Supplied data:
=== Section Start ===

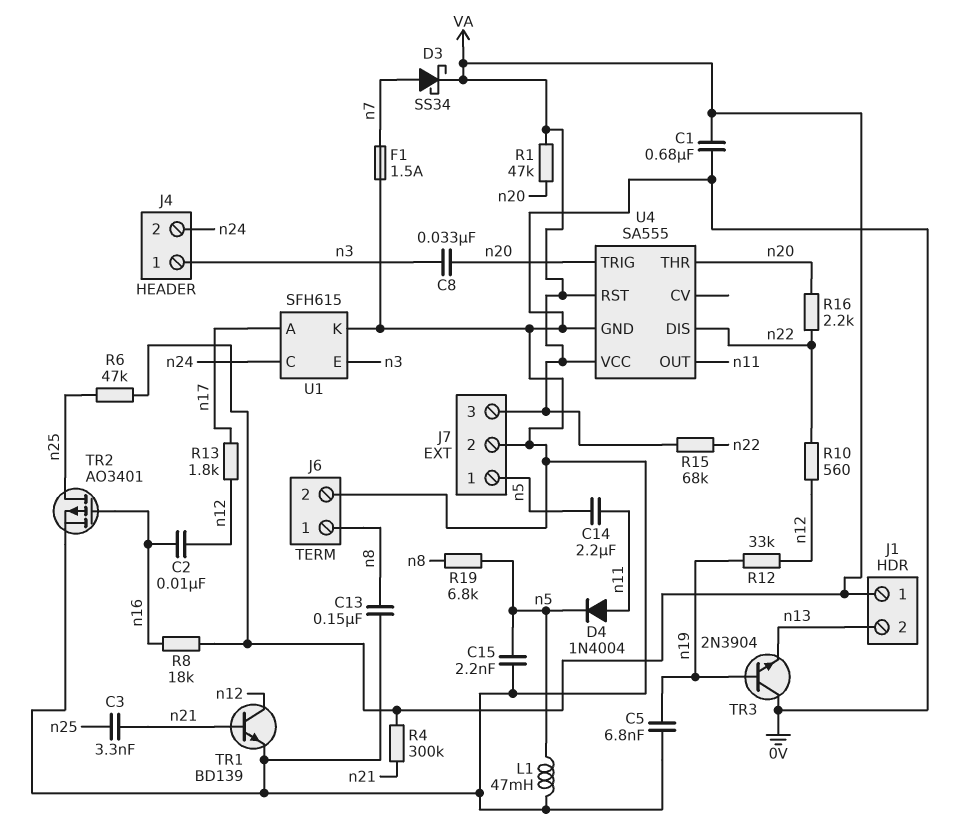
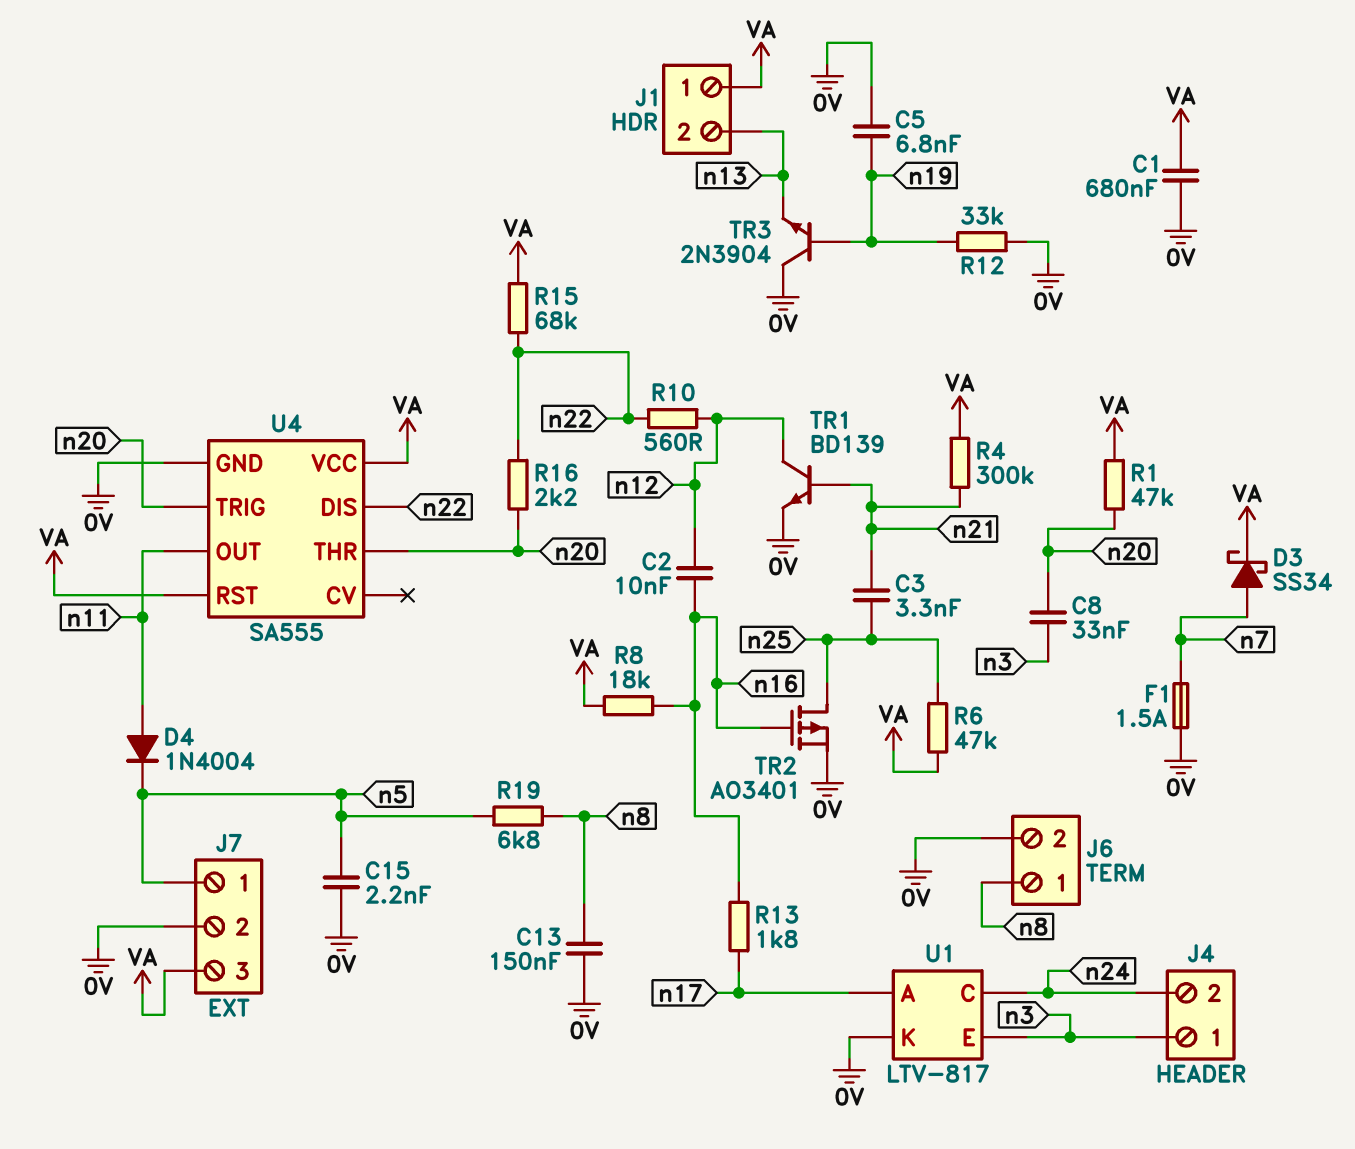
C14: 2.2uF (n5, n11) -> none
L1: 47mH (0V, n5) -> none
R12: 33k (n12, n19) -> 33k (0V, n19)
R13: 1.8k (n12, n17) -> 1.8k (n16, n17)
U1: SFH615 -> LTV-817

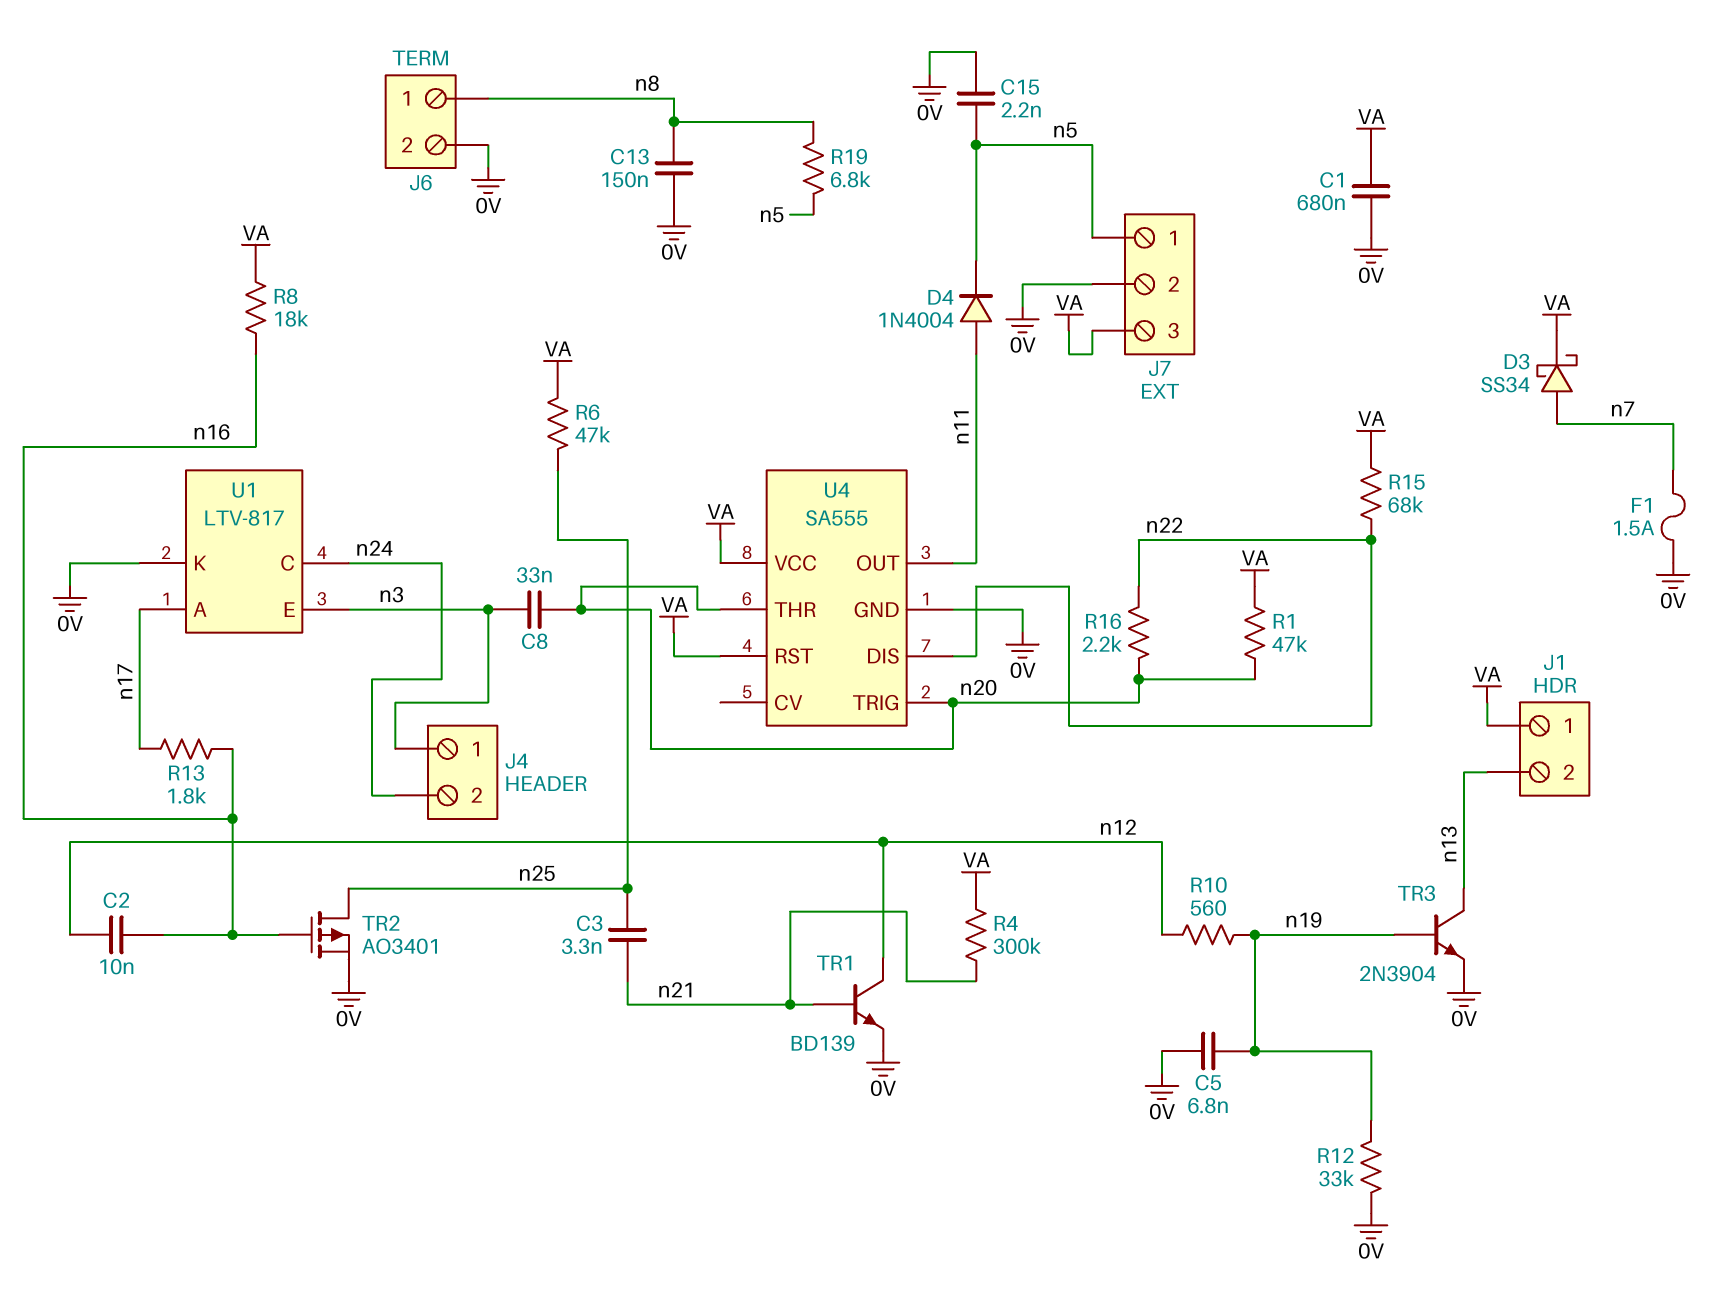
R10: 560 (n12, n22) -> 560 (n12, n19)
TR3: NPN 2N3904 (B n19, C 0V, E n13) -> NPN 2N3904 (B n19, C n13, E 0V)

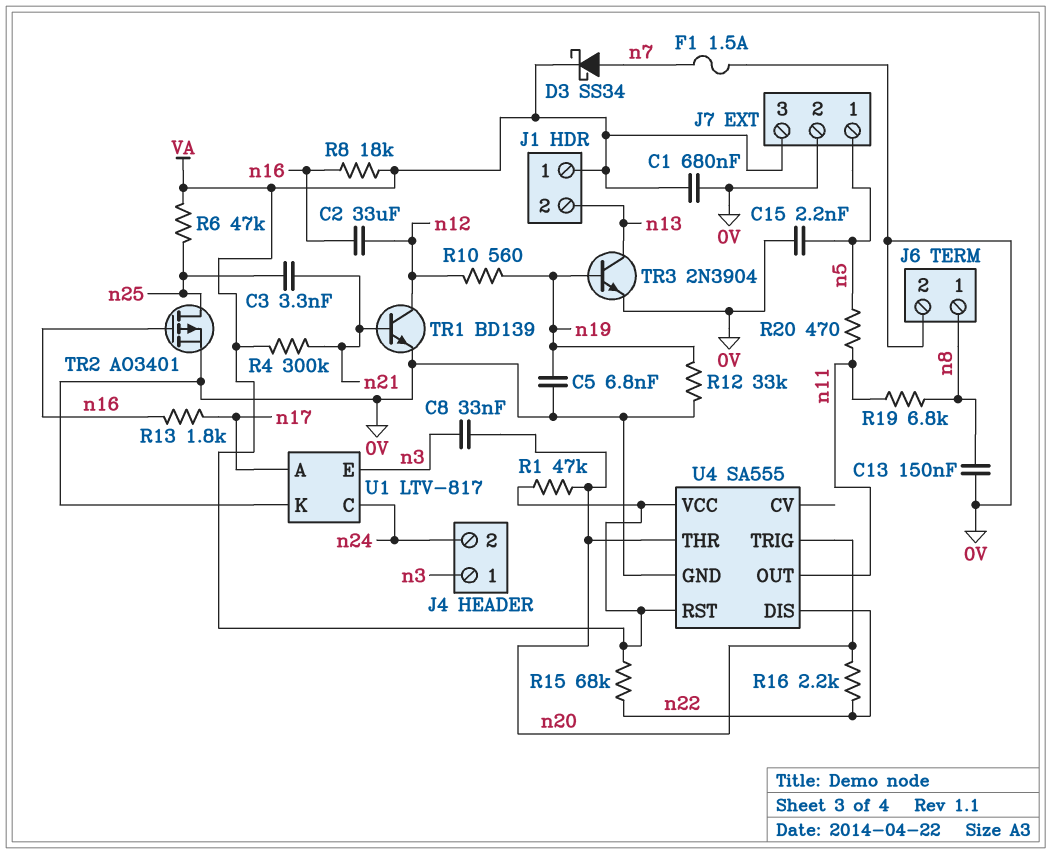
C2: 10nF (n12, n16) -> 33uF (n12, n16)
D4: diode 1N4004 (A n11, K n5) -> none
R19: 6.8k (n5, n8) -> 6.8k (n8, n11)
R20: none -> 470 (n5, n11)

=== Section End ===

What needs to be done:
Give the number of lines that contain "none" in the material above, with no other text.

Your solution:
4